Copy exactly the stretch of data below from the line with "R2: 1.8k (IC1/PB1, VCC)" through the line with "R3: 330k (0V, VCC) -> 330k (0V, HEAT)", including both of those lines.

▸ **Stored data**
········
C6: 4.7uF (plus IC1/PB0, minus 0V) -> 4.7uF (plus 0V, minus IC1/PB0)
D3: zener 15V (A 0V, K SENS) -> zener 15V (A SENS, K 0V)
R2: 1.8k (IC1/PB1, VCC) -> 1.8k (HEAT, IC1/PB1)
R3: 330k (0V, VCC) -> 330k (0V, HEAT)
········
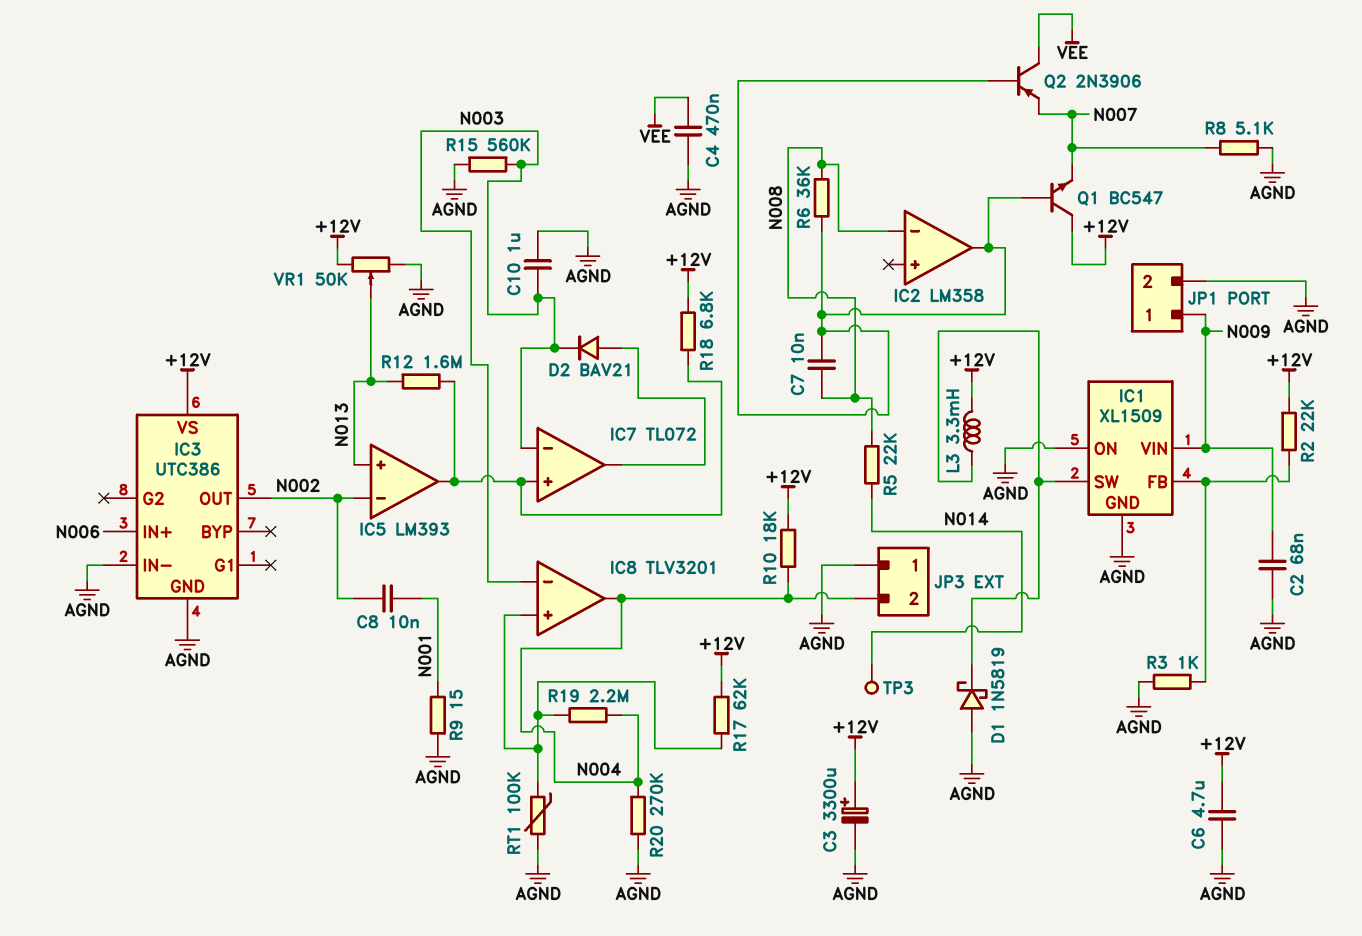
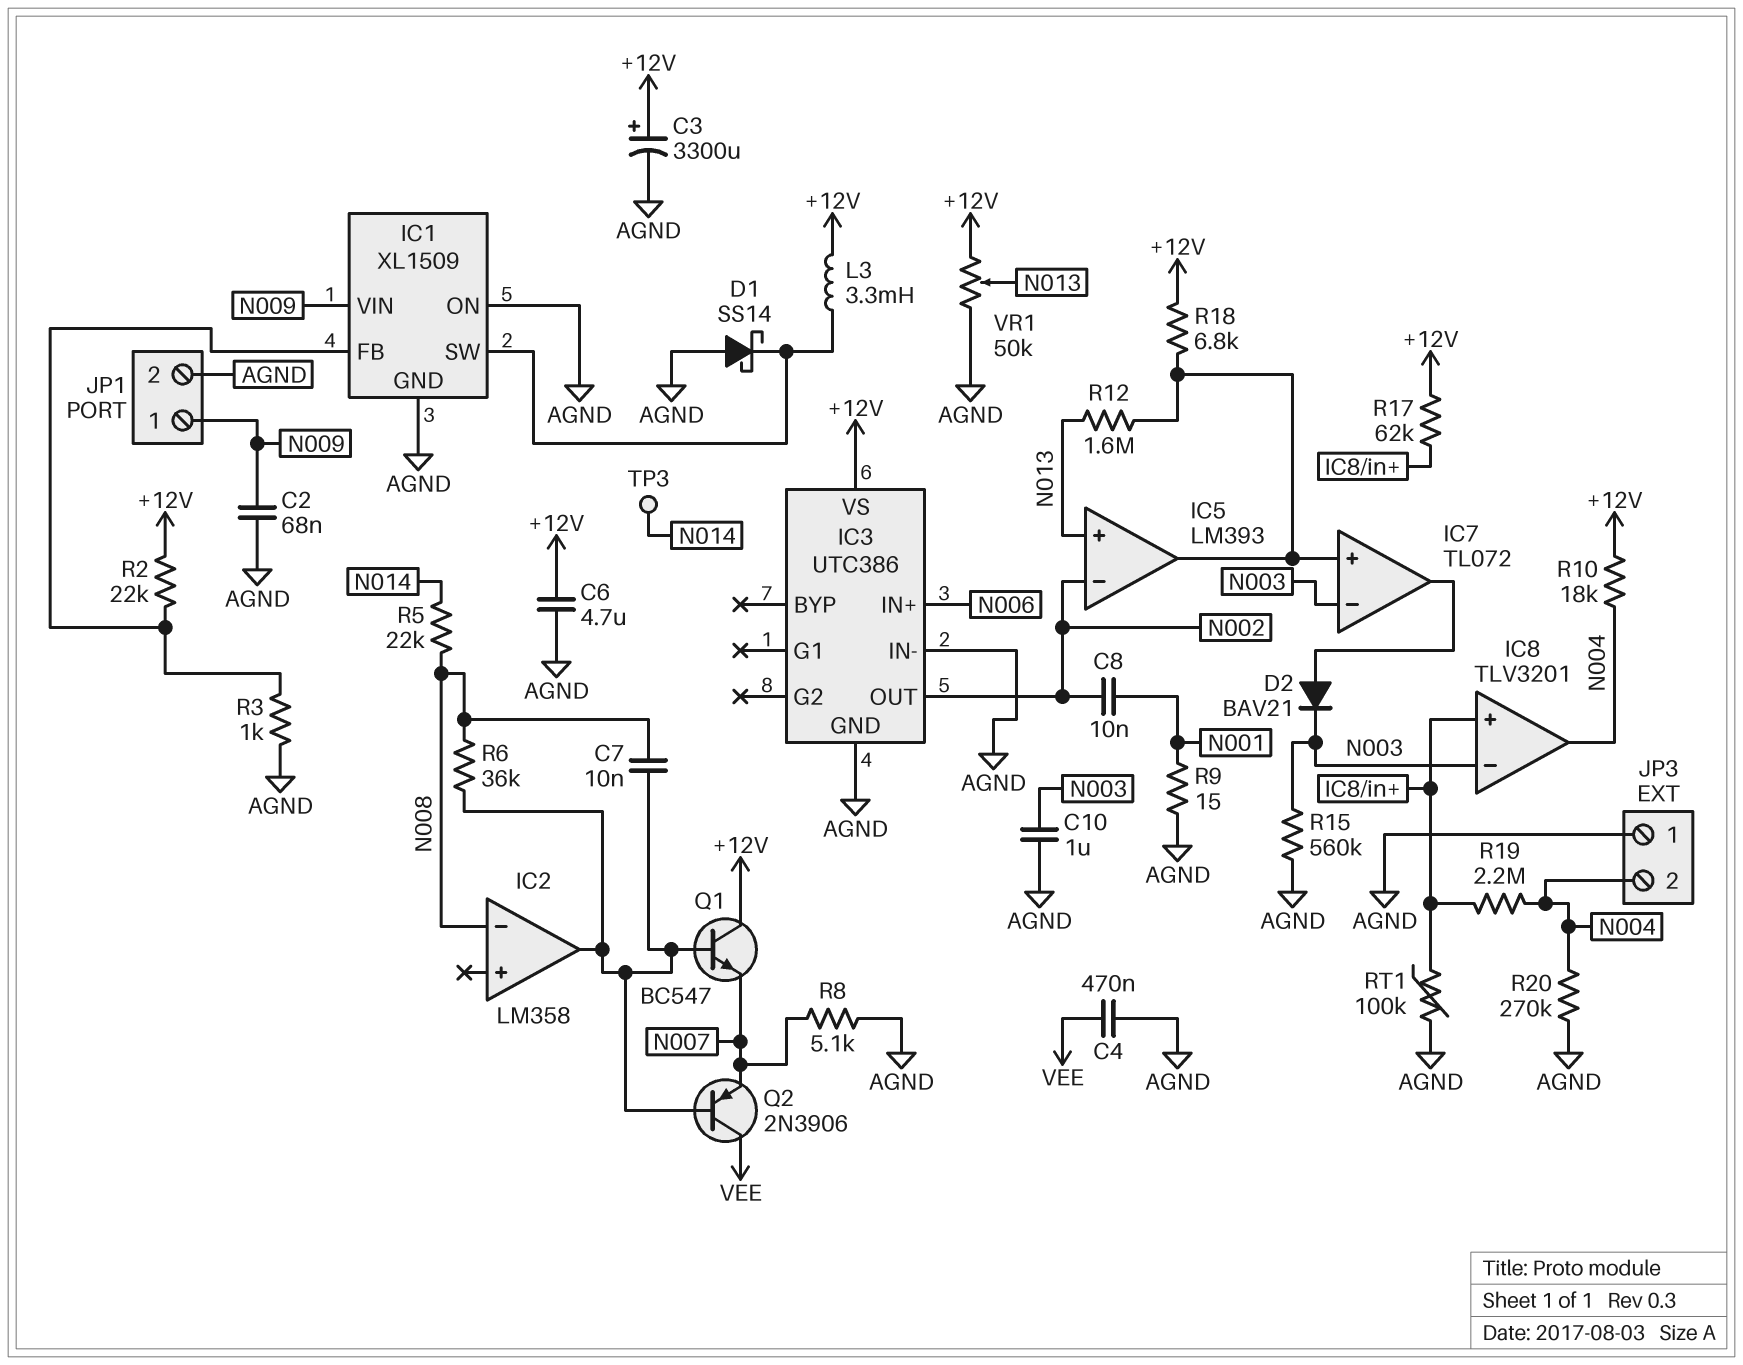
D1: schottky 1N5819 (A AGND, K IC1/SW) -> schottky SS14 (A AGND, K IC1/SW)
········
▸ **Written response**
R2: 1.8k (IC1/PB1, VCC) -> 1.8k (HEAT, IC1/PB1)
R3: 330k (0V, VCC) -> 330k (0V, HEAT)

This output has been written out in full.